=== TASK ===
Omit the pictures and copy the entries exactly.

[Coordinate-based object records]
____
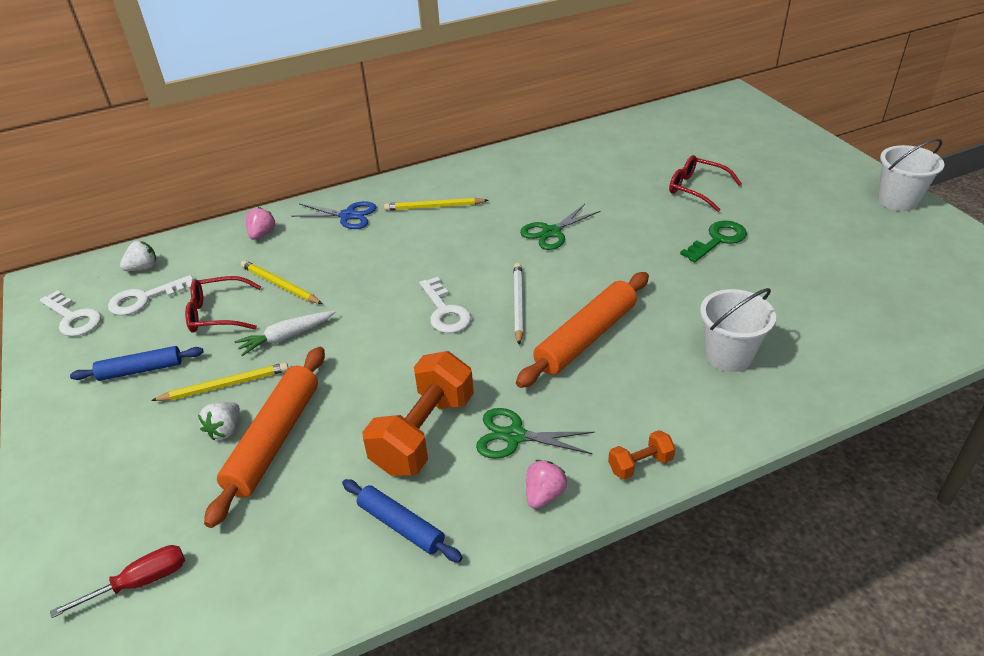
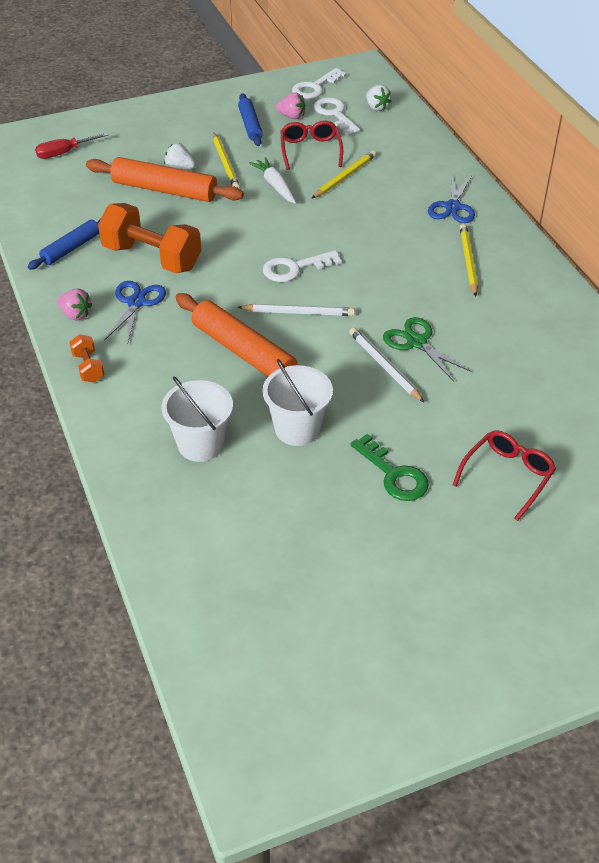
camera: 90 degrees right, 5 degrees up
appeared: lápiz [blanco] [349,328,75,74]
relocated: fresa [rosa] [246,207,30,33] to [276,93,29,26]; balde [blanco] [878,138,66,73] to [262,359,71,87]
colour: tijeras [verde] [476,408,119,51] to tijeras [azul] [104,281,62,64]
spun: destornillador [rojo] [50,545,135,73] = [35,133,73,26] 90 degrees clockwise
____
=== TASK RESULT ===
camera: 90 degrees right, 5 degrees up
appeared: lápiz [blanco] [349,328,75,74]
relocated: fresa [rosa] [246,207,30,33] to [276,93,29,26]; balde [blanco] [878,138,66,73] to [262,359,71,87]
colour: tijeras [verde] [476,408,119,51] to tijeras [azul] [104,281,62,64]
spun: destornillador [rojo] [50,545,135,73] = [35,133,73,26] 90 degrees clockwise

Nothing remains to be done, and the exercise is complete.